Each entry below must be written out exactly, with pictures left out.
>>
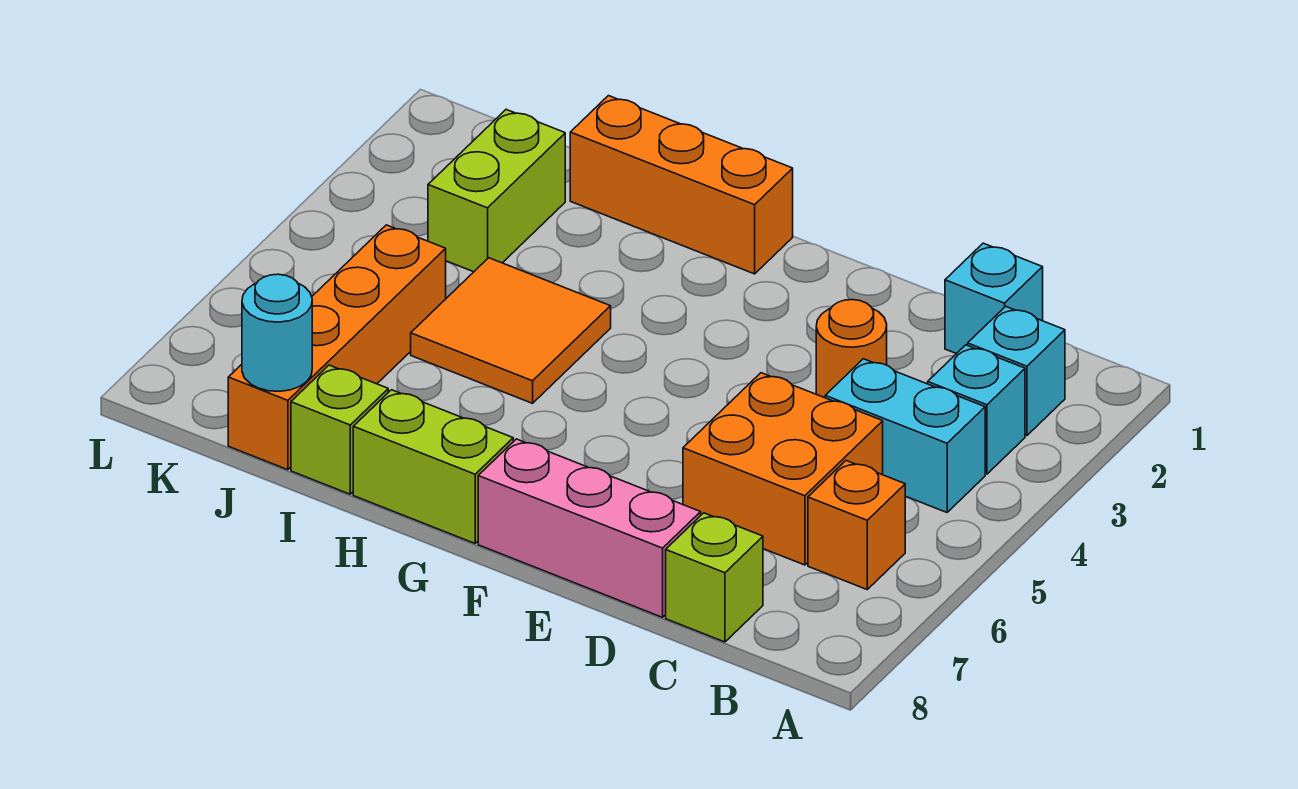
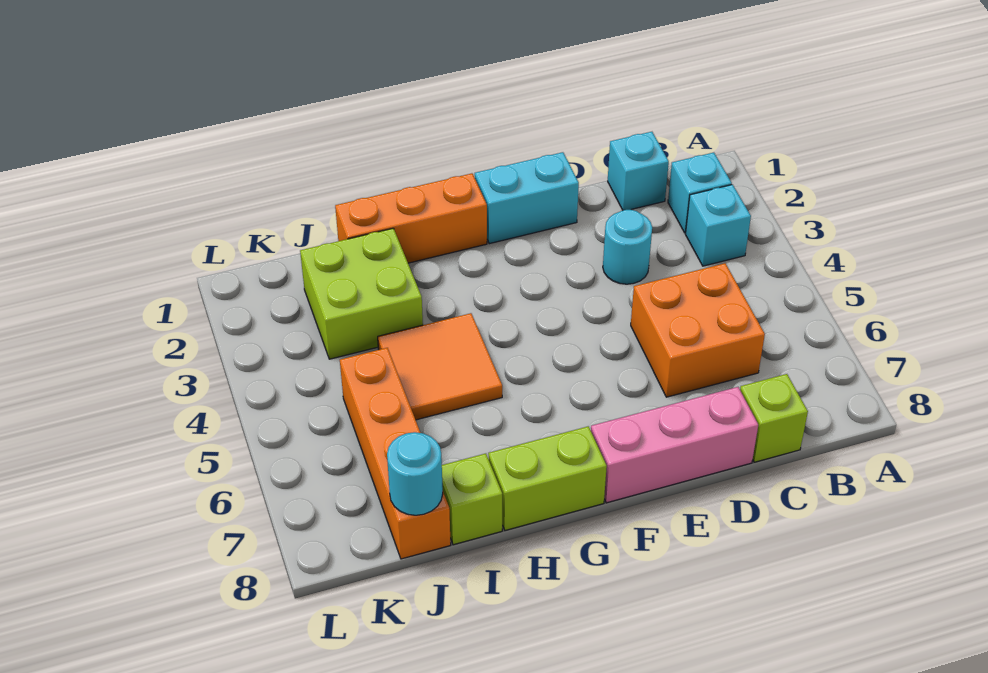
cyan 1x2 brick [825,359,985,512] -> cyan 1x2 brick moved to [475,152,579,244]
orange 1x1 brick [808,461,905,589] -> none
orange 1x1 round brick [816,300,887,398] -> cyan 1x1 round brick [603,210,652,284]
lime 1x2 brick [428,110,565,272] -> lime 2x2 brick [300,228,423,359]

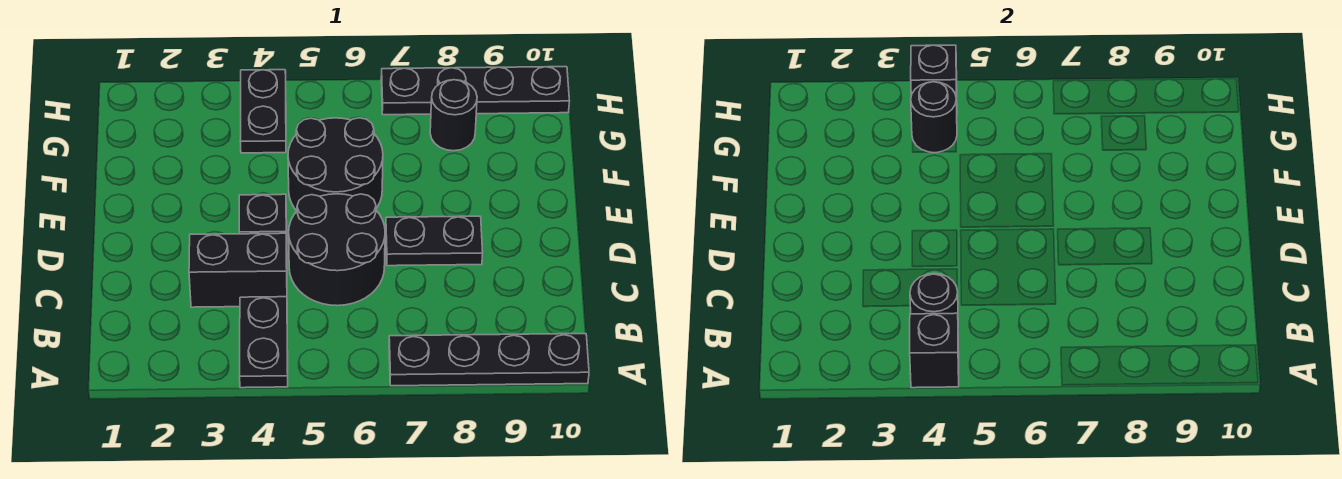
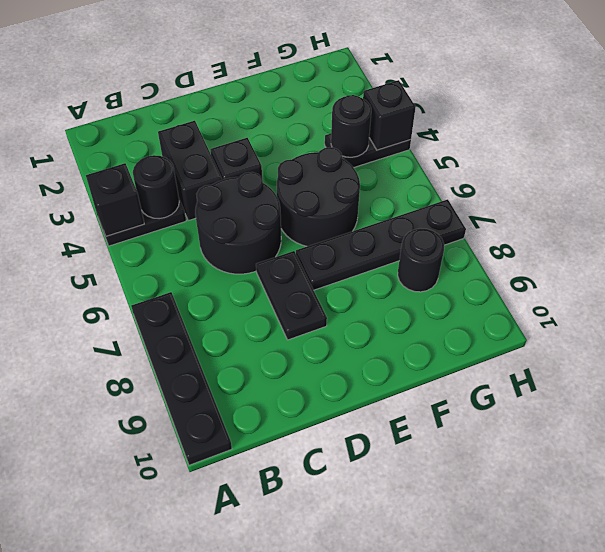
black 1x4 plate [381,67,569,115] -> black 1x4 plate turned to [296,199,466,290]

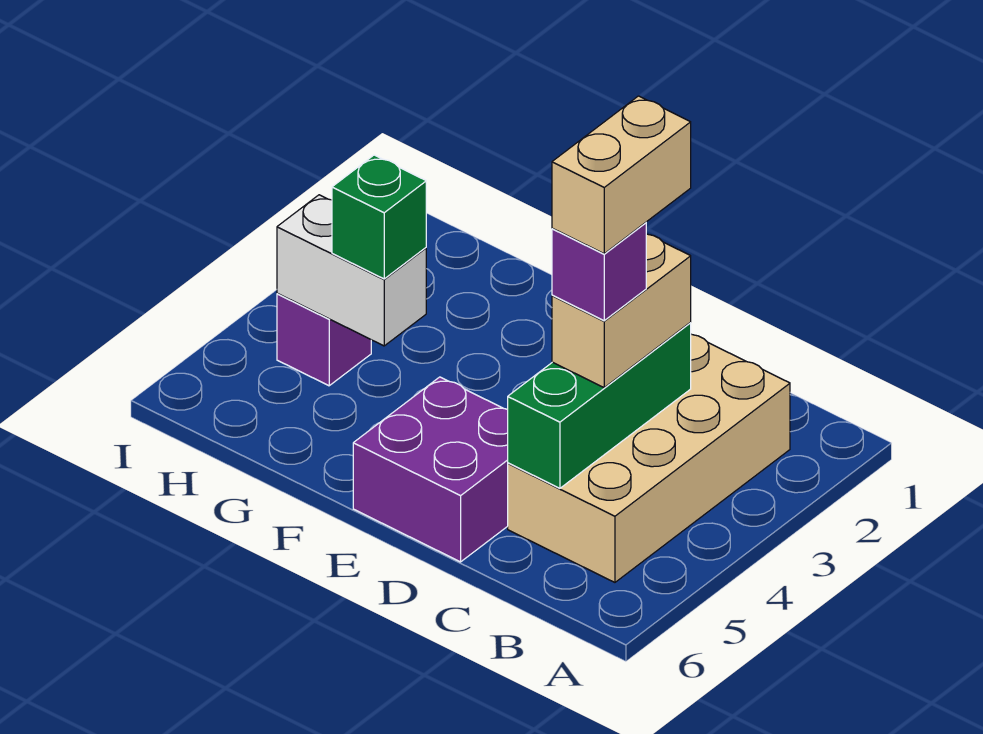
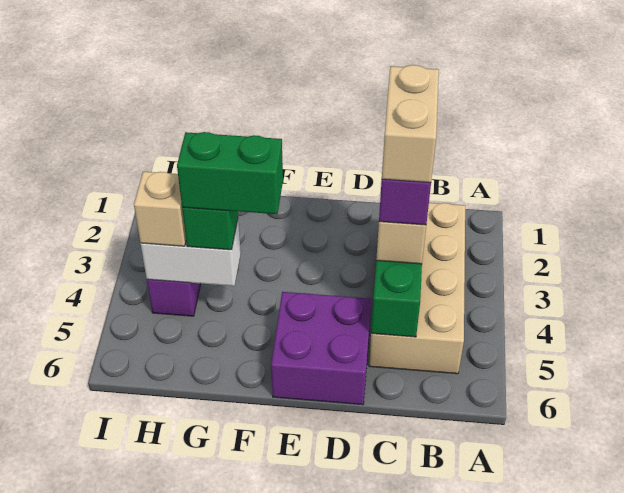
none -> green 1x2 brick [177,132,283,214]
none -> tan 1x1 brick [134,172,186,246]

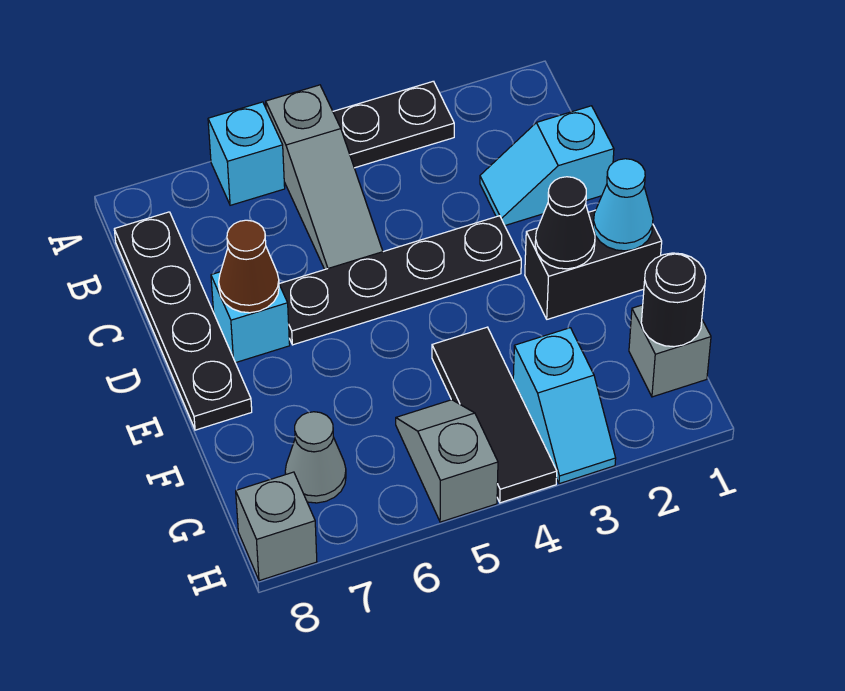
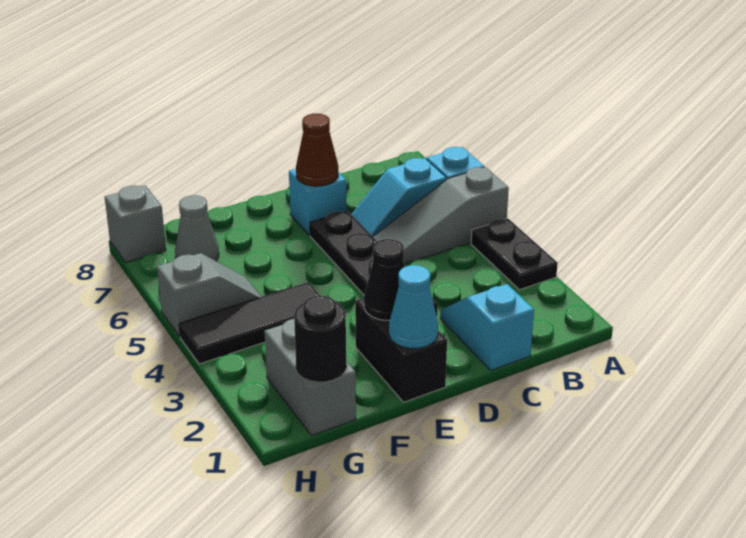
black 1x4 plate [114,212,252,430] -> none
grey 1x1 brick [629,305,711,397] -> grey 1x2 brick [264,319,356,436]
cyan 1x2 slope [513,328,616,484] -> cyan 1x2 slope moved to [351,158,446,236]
<<
**EXERCISE RESULT**
cyan 1x2 brick [825,359,985,512] -> cyan 1x2 brick moved to [475,152,579,244]
orange 1x1 brick [808,461,905,589] -> none
orange 1x1 round brick [816,300,887,398] -> cyan 1x1 round brick [603,210,652,284]
lime 1x2 brick [428,110,565,272] -> lime 2x2 brick [300,228,423,359]

black 1x4 plate [381,67,569,115] -> black 1x4 plate turned to [296,199,466,290]

none -> green 1x2 brick [177,132,283,214]
none -> tan 1x1 brick [134,172,186,246]

black 1x4 plate [114,212,252,430] -> none
grey 1x1 brick [629,305,711,397] -> grey 1x2 brick [264,319,356,436]
cyan 1x2 slope [513,328,616,484] -> cyan 1x2 slope moved to [351,158,446,236]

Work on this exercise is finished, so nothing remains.